GOAL OF THE EXERCISE:
Repeat the data exactly as given below, dropping every picture.

SUPPLIED DATA:
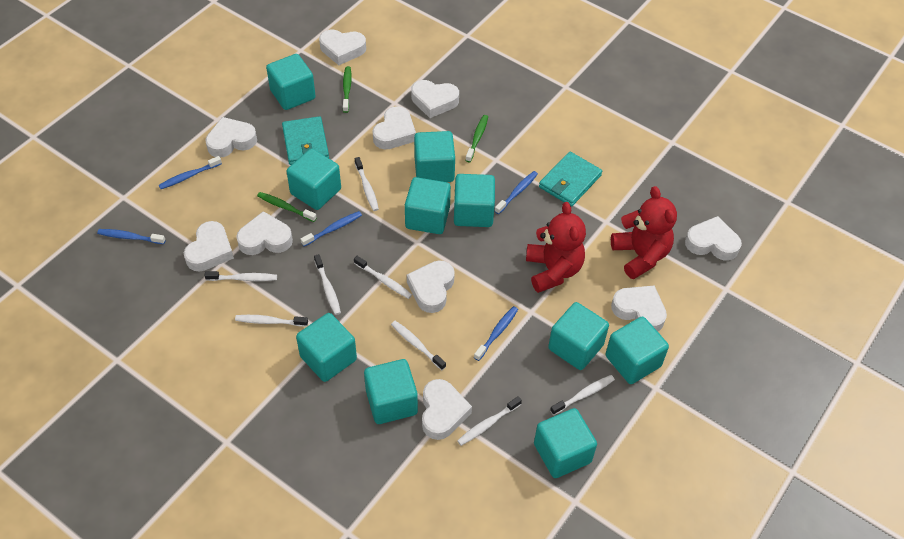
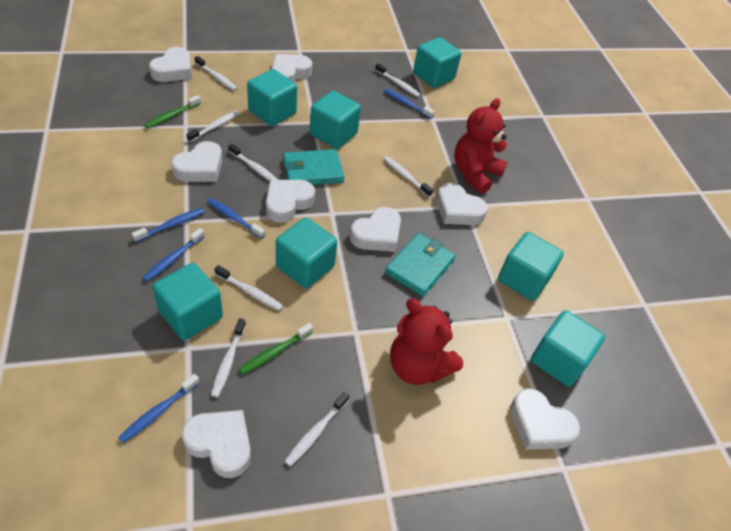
green toothbrush: 3 -> 2
turquoise cube: 10 -> 7
white heart: 10 -> 8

WRITTEN RESPONSE:
green toothbrush: 3 -> 2
turquoise cube: 10 -> 7
white heart: 10 -> 8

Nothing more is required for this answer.